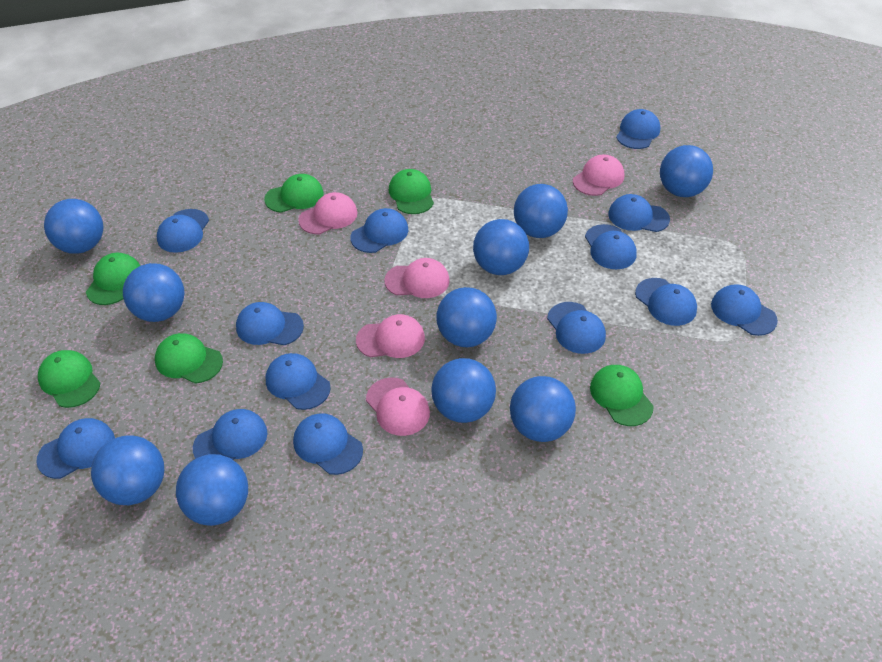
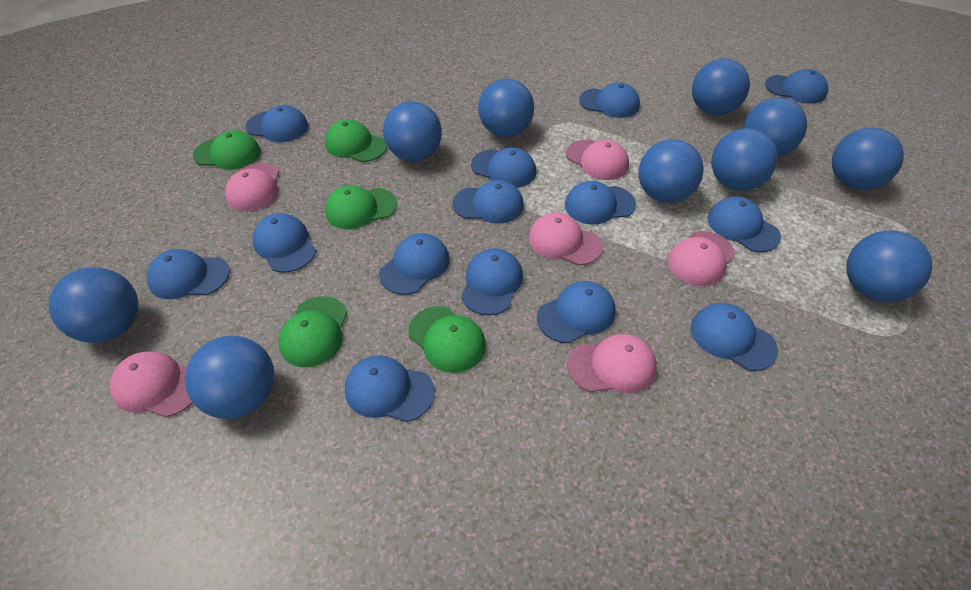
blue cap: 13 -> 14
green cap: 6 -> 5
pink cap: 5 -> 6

◆ ◆ ◆ ◆ ◆ ◆ ◆

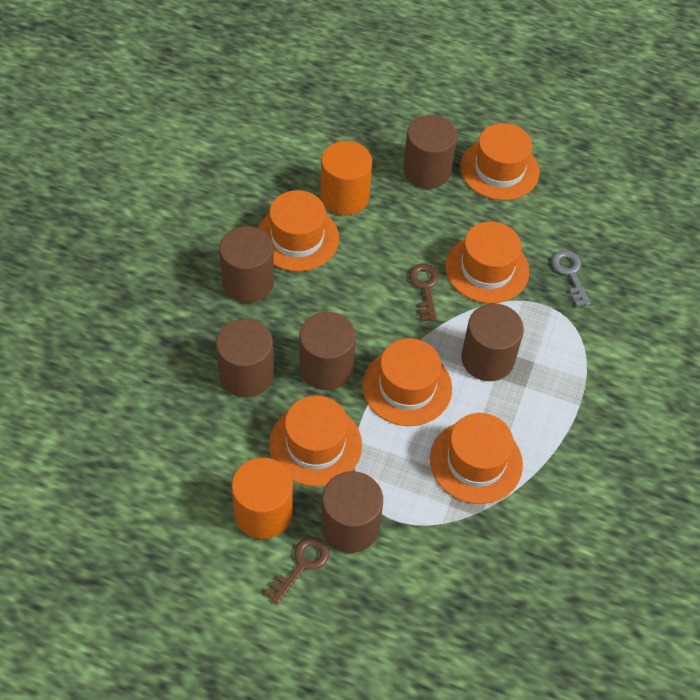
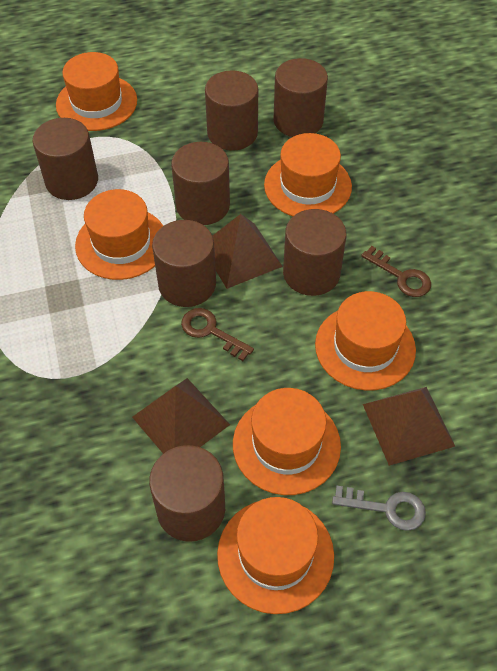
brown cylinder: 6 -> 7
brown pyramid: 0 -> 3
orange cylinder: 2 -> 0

◆ ◆ ◆ ◆ ◆ ◆ ◆

### Work required
All that is needed is the exact run of lines above from the line containing "brown cylinder: 6 -> 7" through the line containing "orange cylinder: 2 -> 0", both of them included.

### Solution
brown cylinder: 6 -> 7
brown pyramid: 0 -> 3
orange cylinder: 2 -> 0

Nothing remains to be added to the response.